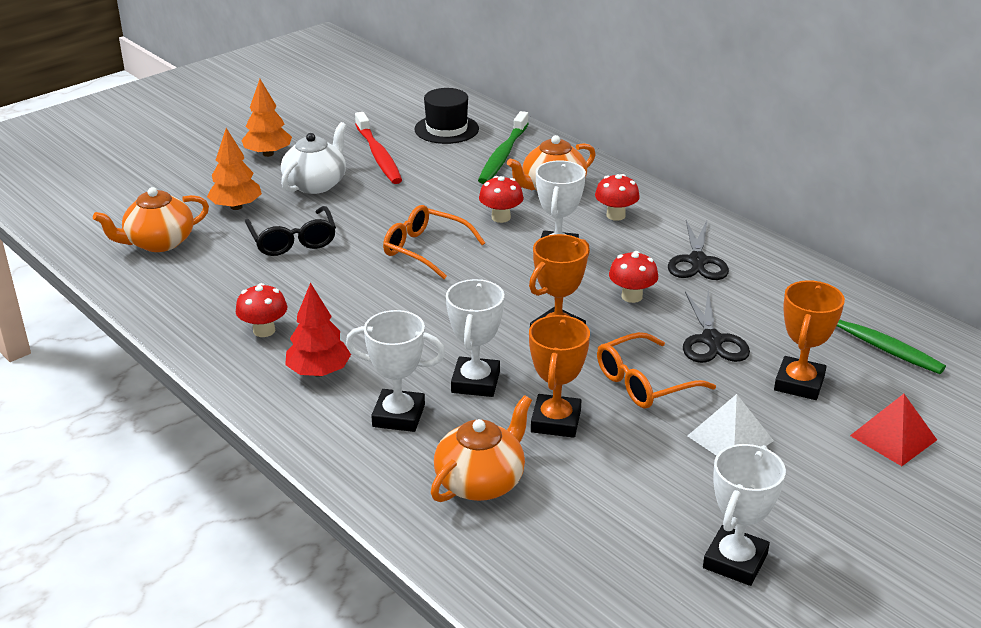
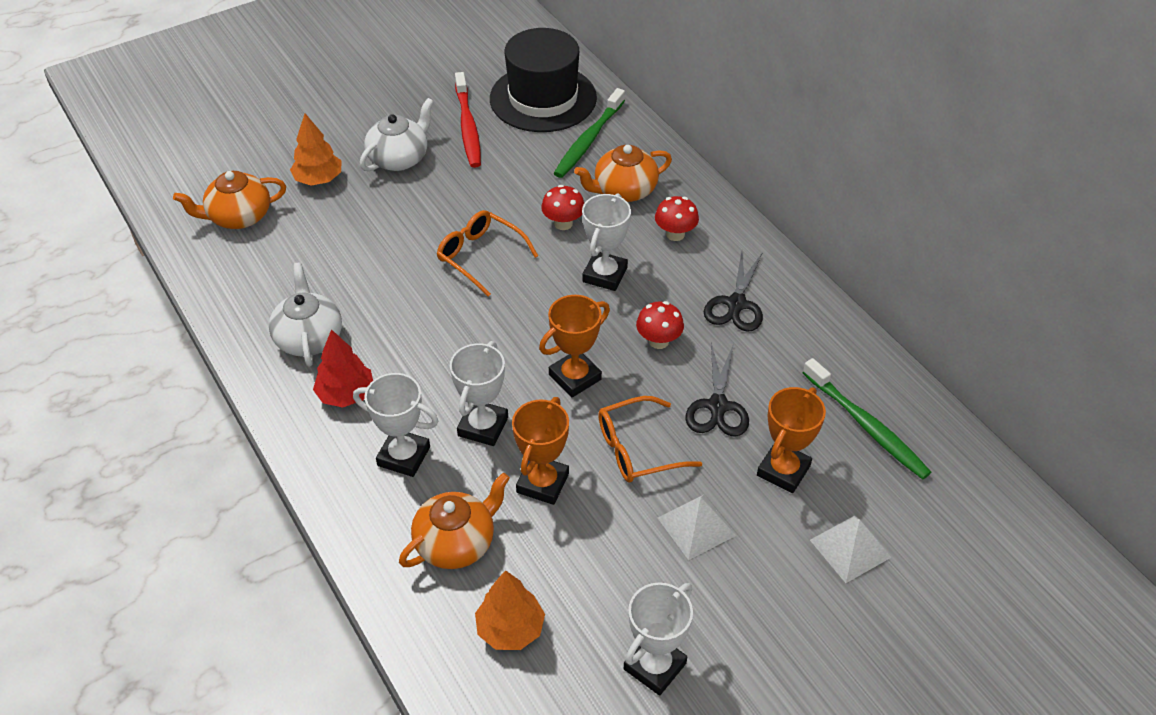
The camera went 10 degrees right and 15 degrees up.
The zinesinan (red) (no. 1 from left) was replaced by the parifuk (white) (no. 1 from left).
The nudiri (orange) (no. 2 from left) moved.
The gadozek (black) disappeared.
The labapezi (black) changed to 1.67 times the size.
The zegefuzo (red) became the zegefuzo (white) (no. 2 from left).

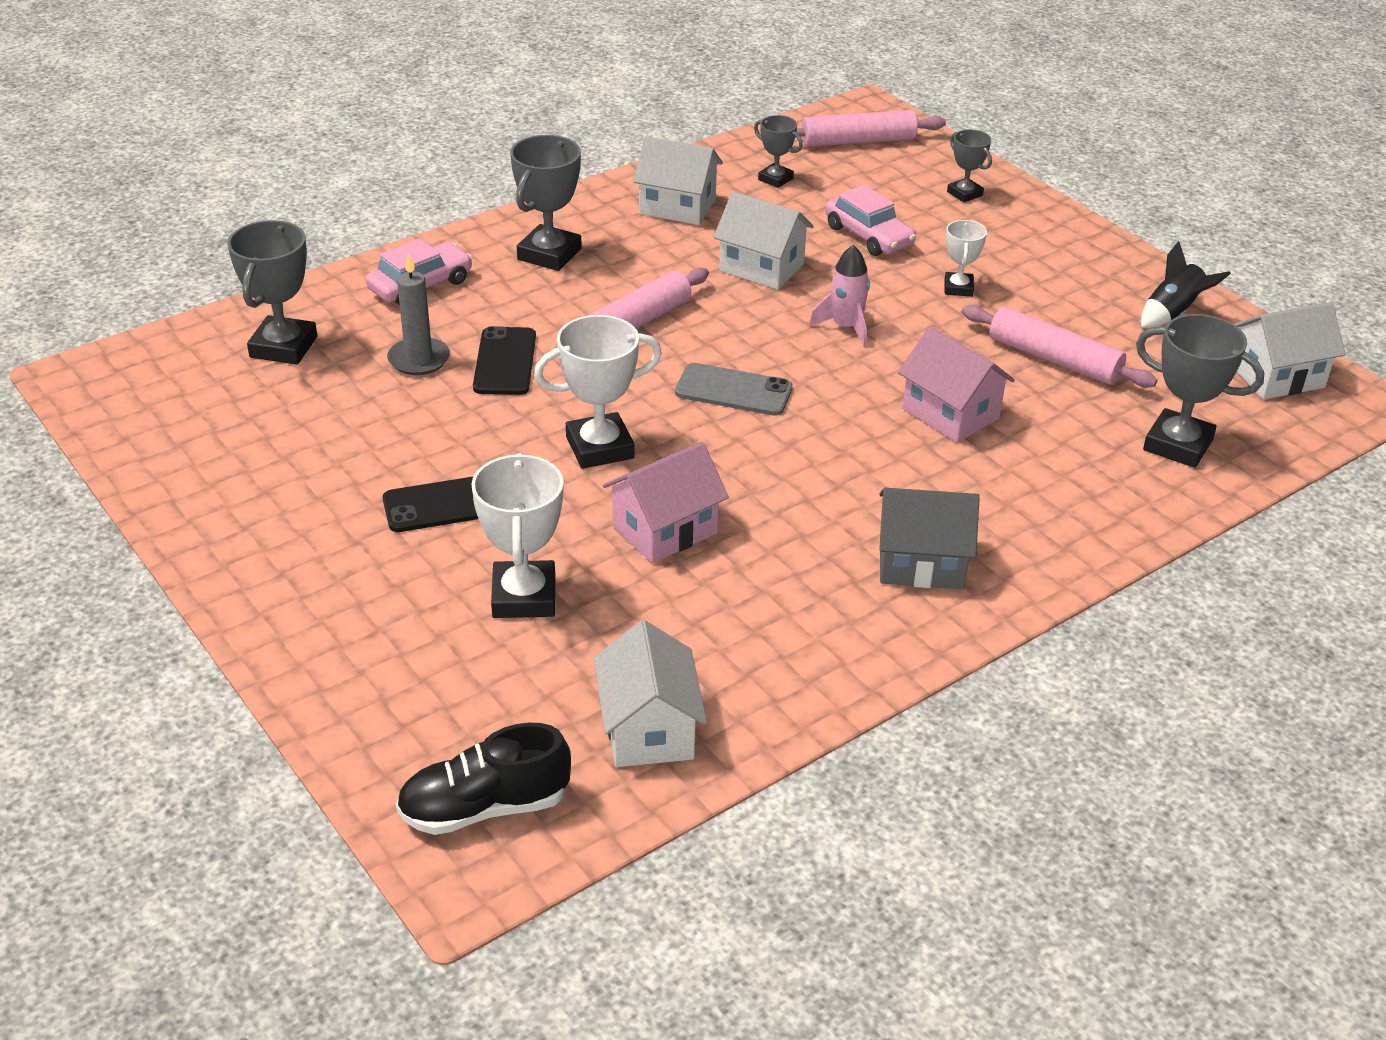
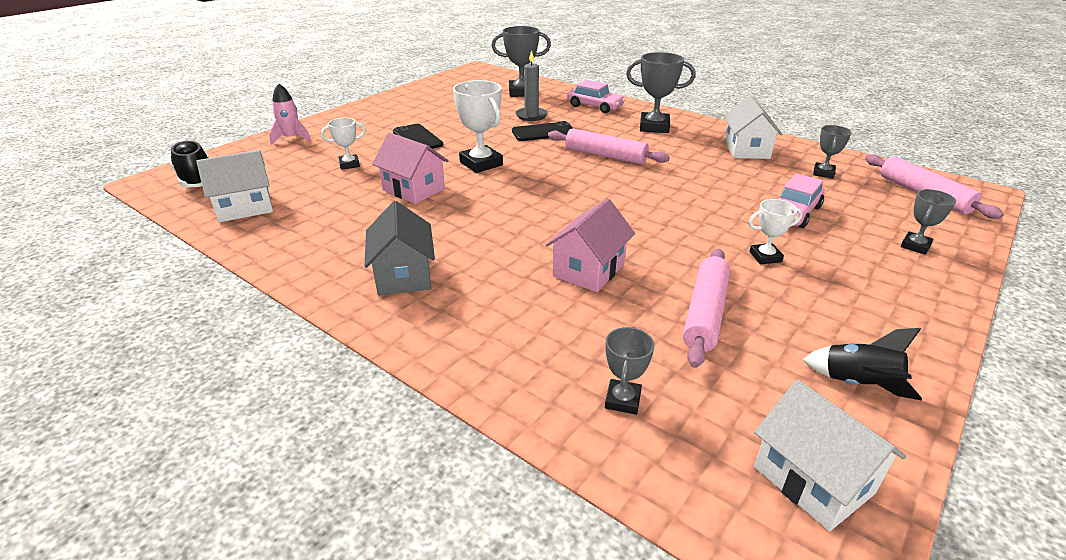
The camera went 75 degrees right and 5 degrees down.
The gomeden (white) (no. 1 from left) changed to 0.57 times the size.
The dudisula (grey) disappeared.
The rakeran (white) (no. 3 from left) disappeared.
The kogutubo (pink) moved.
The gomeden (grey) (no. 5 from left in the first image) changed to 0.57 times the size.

◆ **Activity**: The line above containing "The gadozek (black) disappeared.", the line containing "The labapezi (black)", and every line between them are to be transcribed exactly; no other line is wanted.

◆ **Reply to the task**:
The gadozek (black) disappeared.
The labapezi (black) changed to 1.67 times the size.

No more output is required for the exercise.